▼▼▼

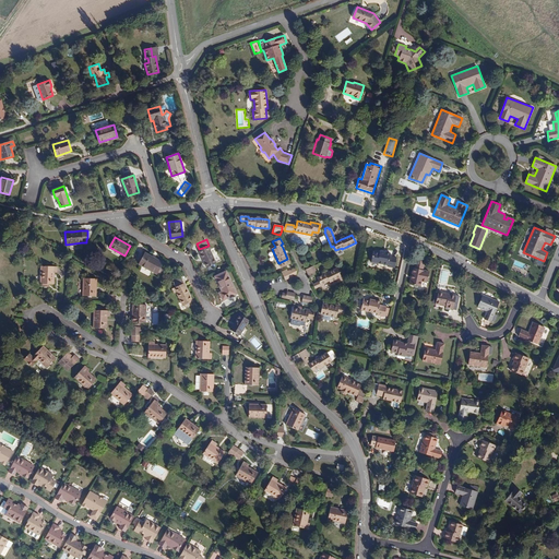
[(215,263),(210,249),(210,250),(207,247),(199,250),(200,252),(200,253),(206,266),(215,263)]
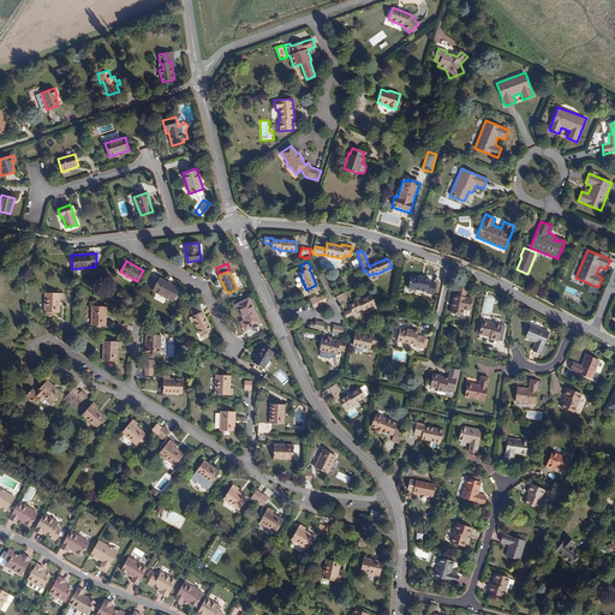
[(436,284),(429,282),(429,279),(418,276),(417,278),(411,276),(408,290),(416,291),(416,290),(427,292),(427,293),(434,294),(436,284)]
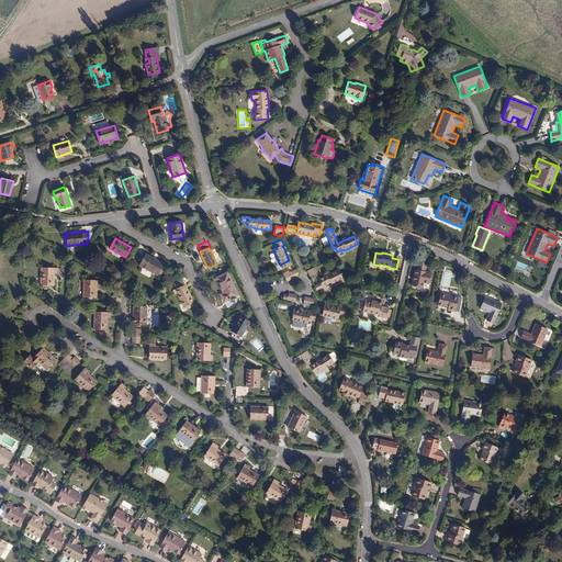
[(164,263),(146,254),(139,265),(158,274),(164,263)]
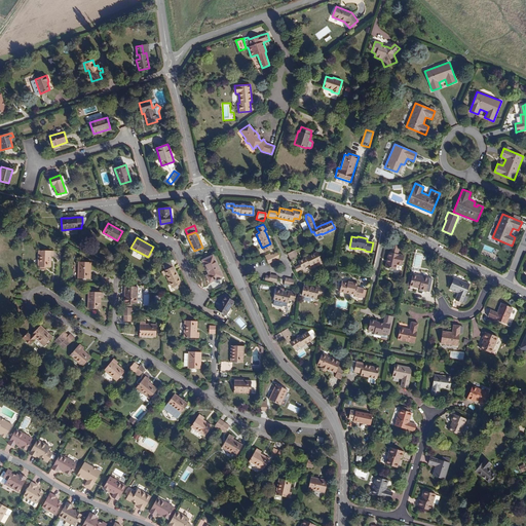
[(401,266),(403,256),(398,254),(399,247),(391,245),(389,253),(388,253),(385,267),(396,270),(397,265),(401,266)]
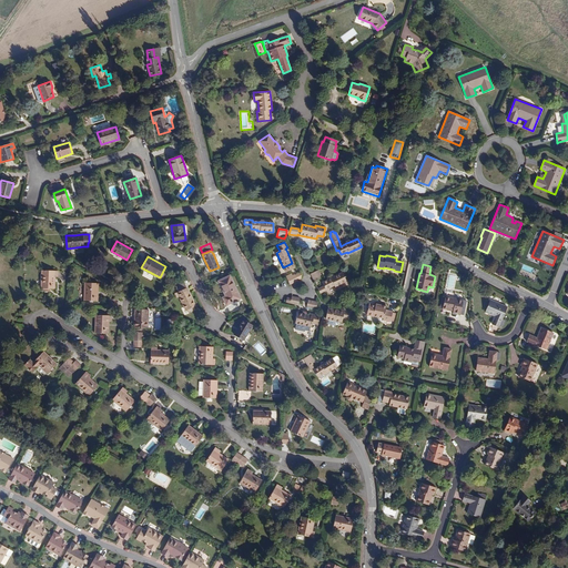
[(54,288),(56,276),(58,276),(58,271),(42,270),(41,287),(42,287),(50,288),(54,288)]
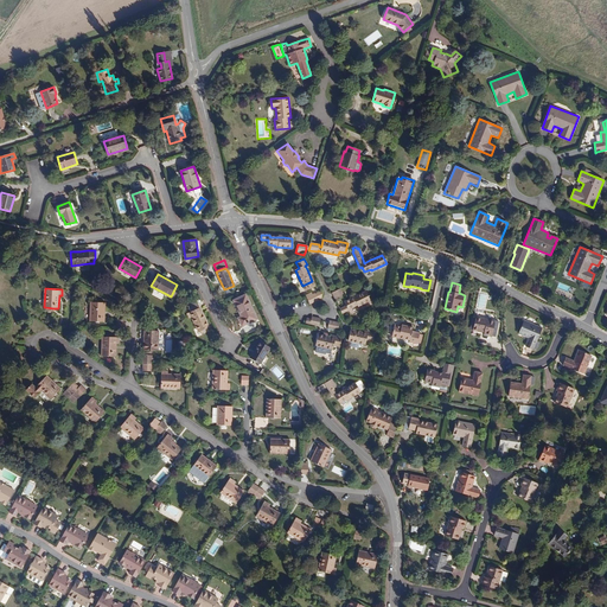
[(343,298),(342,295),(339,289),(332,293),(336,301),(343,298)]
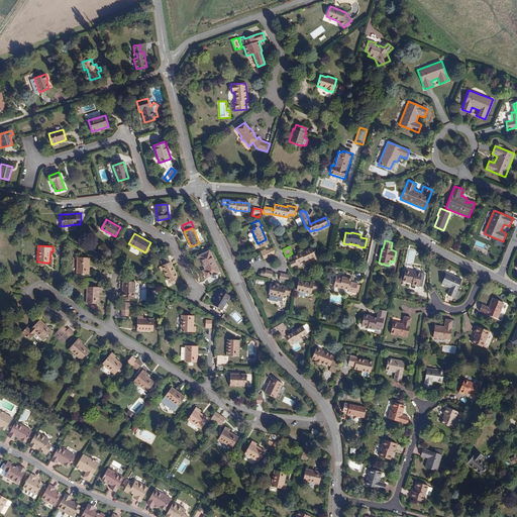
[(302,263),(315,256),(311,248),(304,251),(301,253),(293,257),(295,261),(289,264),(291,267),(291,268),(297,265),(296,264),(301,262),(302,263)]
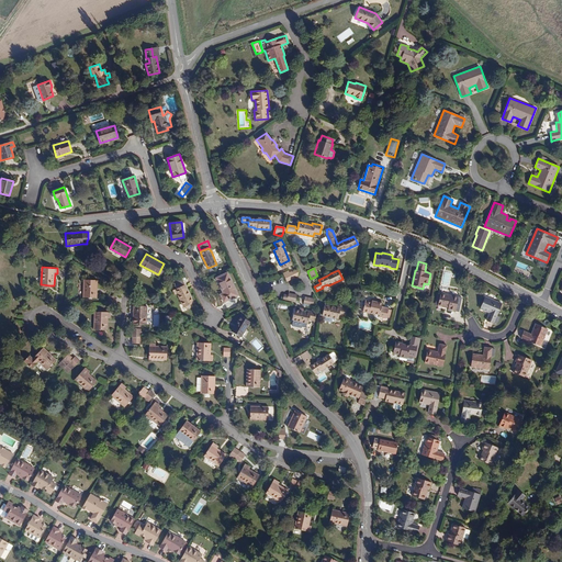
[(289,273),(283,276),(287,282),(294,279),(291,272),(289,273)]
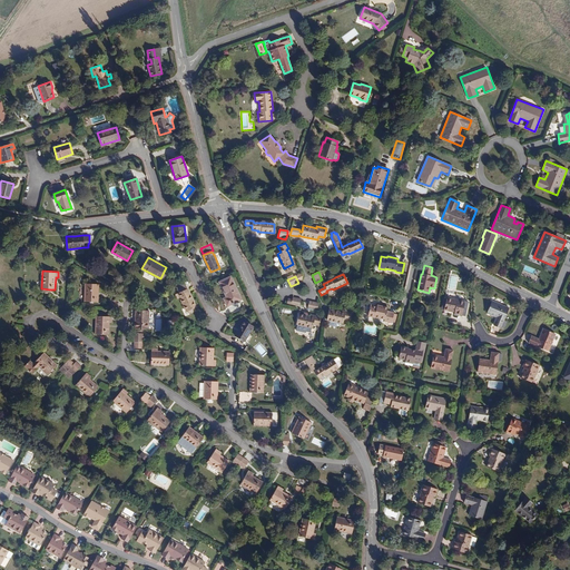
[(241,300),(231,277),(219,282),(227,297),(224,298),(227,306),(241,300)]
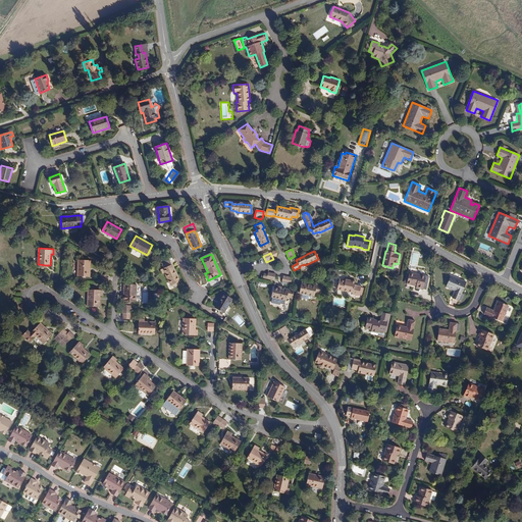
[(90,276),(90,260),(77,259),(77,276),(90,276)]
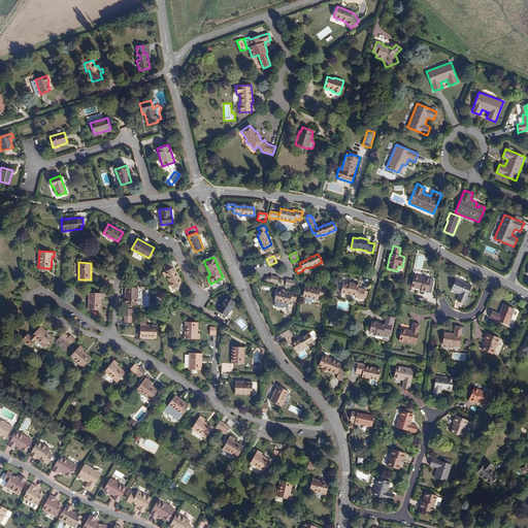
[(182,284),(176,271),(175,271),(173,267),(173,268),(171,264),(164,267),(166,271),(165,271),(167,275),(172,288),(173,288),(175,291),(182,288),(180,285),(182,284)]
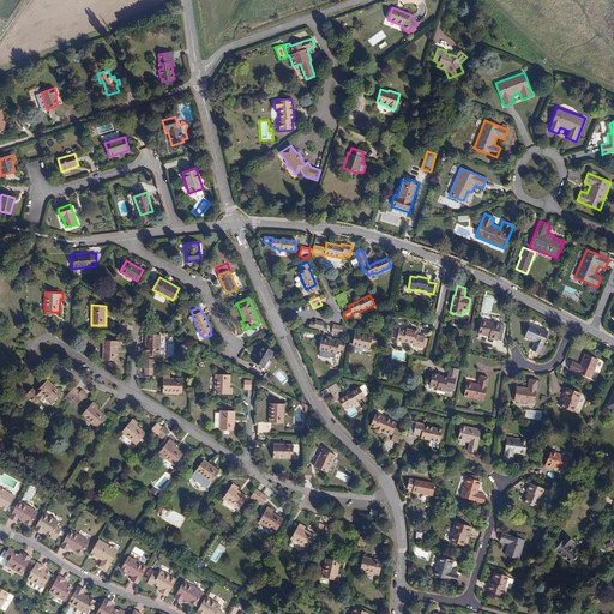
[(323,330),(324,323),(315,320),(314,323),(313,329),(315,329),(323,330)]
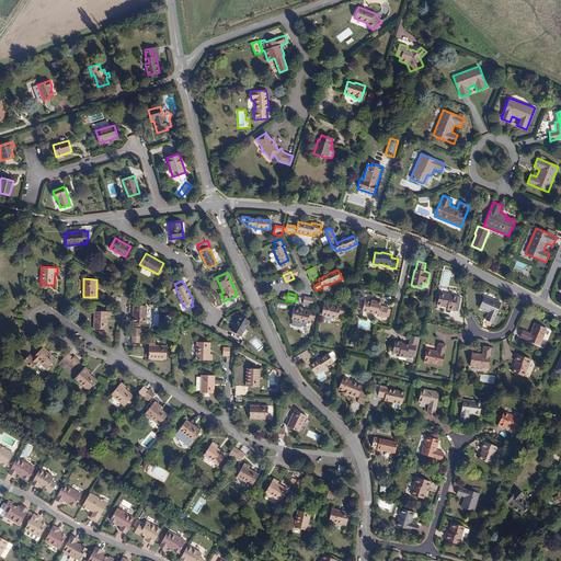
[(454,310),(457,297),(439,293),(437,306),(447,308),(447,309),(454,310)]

▲▲▲

→ **PROBLEM STATEMENT**
Nothing but the lines from the one that contains "[(343,298),(342,295),(339,289),(332,293),(336,301),(343,298)]" through the end of the material above is to be reproduced, exactly and without pictures.

→ **SOLUTION TO THIS PROBLEM**
[(343,298),(342,295),(339,289),(332,293),(336,301),(343,298)]
[(302,263),(315,256),(311,248),(304,251),(301,253),(293,257),(295,261),(289,264),(291,267),(291,268),(297,265),(296,264),(301,262),(302,263)]
[(289,273),(283,276),(287,282),(294,279),(291,272),(289,273)]
[(241,300),(231,277),(219,282),(227,297),(224,298),(227,306),(241,300)]
[(90,276),(90,260),(77,259),(77,276),(90,276)]
[(182,284),(176,271),(175,271),(173,267),(173,268),(171,264),(164,267),(166,271),(165,271),(167,275),(172,288),(173,288),(175,291),(182,288),(180,285),(182,284)]
[(323,330),(324,323),(315,320),(314,323),(313,329),(315,329),(323,330)]
[(454,310),(457,297),(439,293),(437,306),(447,308),(447,309),(454,310)]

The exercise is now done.